[About this exercise] Starting with the line that holds "(822, 504) = (181, 500): pink", repeat each line through the last one below, exactly. Pictures stay out.

Source records

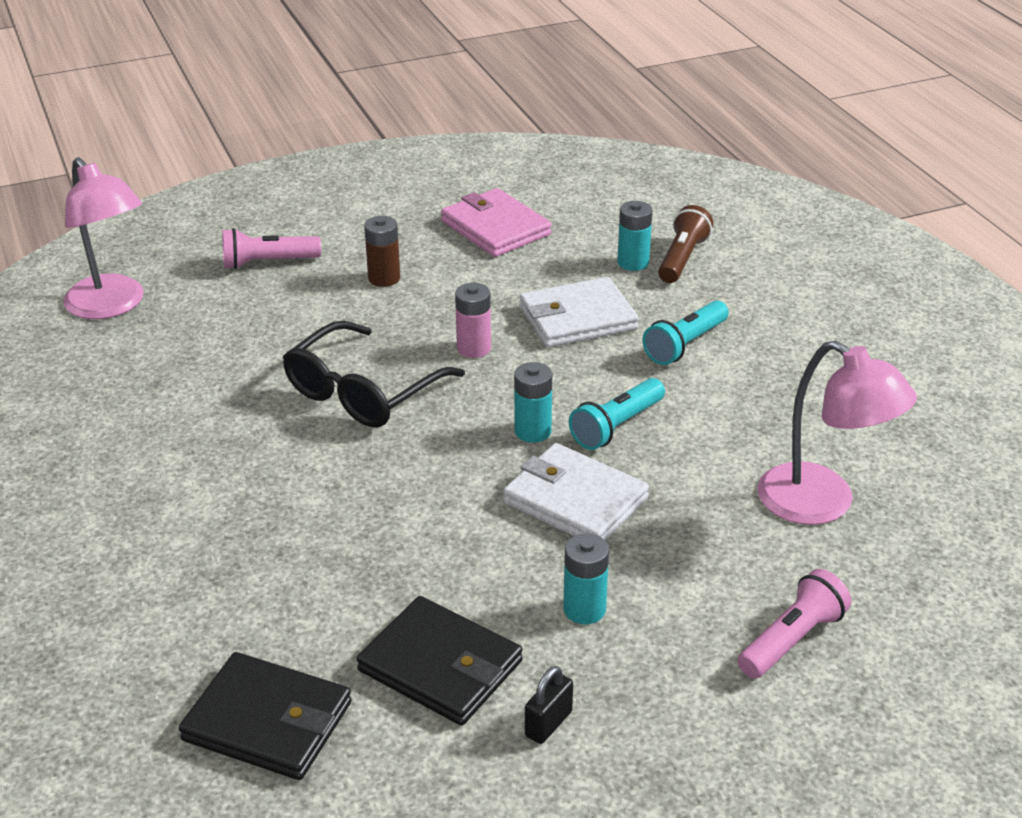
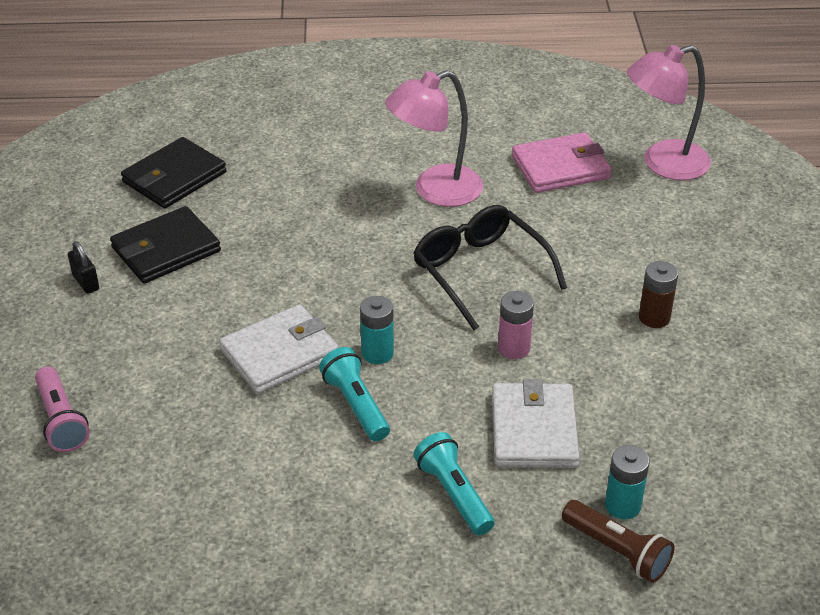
camera: 110 degrees right, 5 degrees up
(268, 262) = (707, 253): pink flashlight -> none
(495, 228) = (729, 416): pink wallet -> pink wallet (560, 167)
(584, 609) = (166, 325): turquoise battery -> none
(822, 504) = (181, 500): pink lamp -> pink lamp (435, 191)

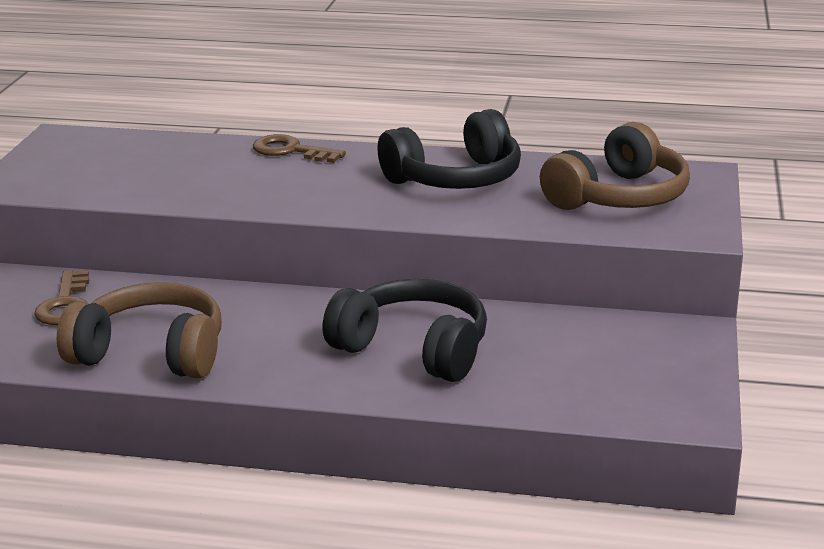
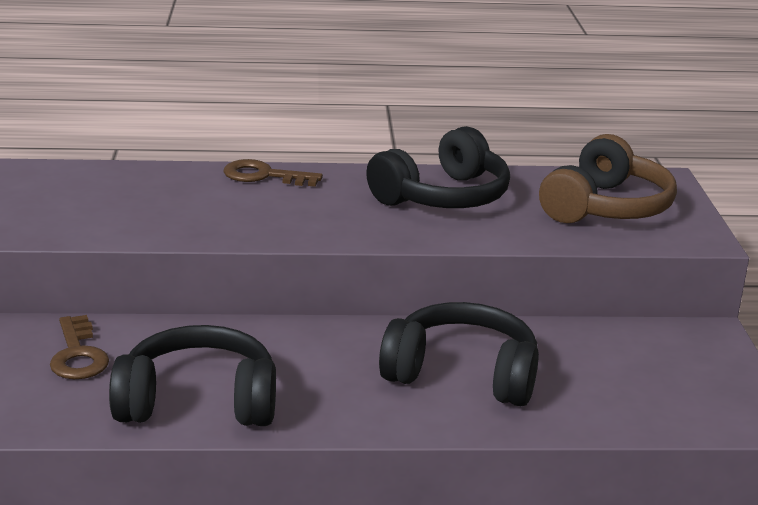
camera: 15 degrees left, 0 degrees up
(151, 353) = (198, 402): brown headphones -> black headphones

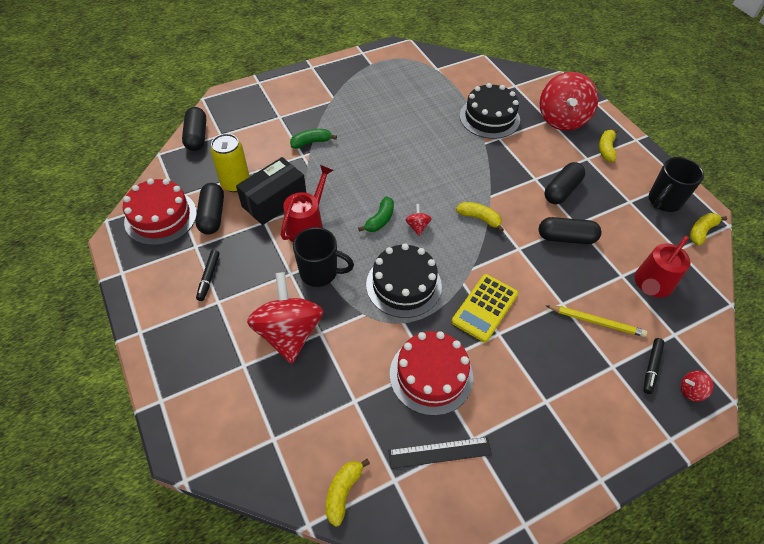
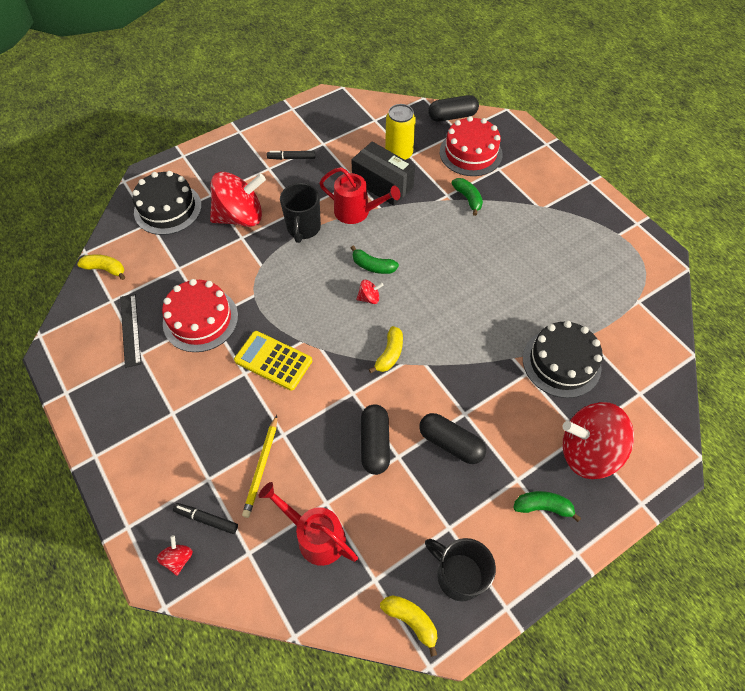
camera: 85 degrees right, 5 degrees up
(160, 217) = (351, 116): red cake -> red cake (470, 153)
(212, 215) = (358, 146): black capsule -> none
(403, 285) = (295, 292): black cake -> black cake (168, 209)
(606, 149) = (542, 507): yellow banana -> green banana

[Answer box]
(822, 504) = (181, 500): pink lamp -> pink lamp (435, 191)

camera: 15 degrees left, 0 degrees up
(151, 353) = (198, 402): brown headphones -> black headphones

camera: 85 degrees right, 5 degrees up
(160, 217) = (351, 116): red cake -> red cake (470, 153)
(212, 215) = (358, 146): black capsule -> none
(403, 285) = (295, 292): black cake -> black cake (168, 209)
(606, 149) = (542, 507): yellow banana -> green banana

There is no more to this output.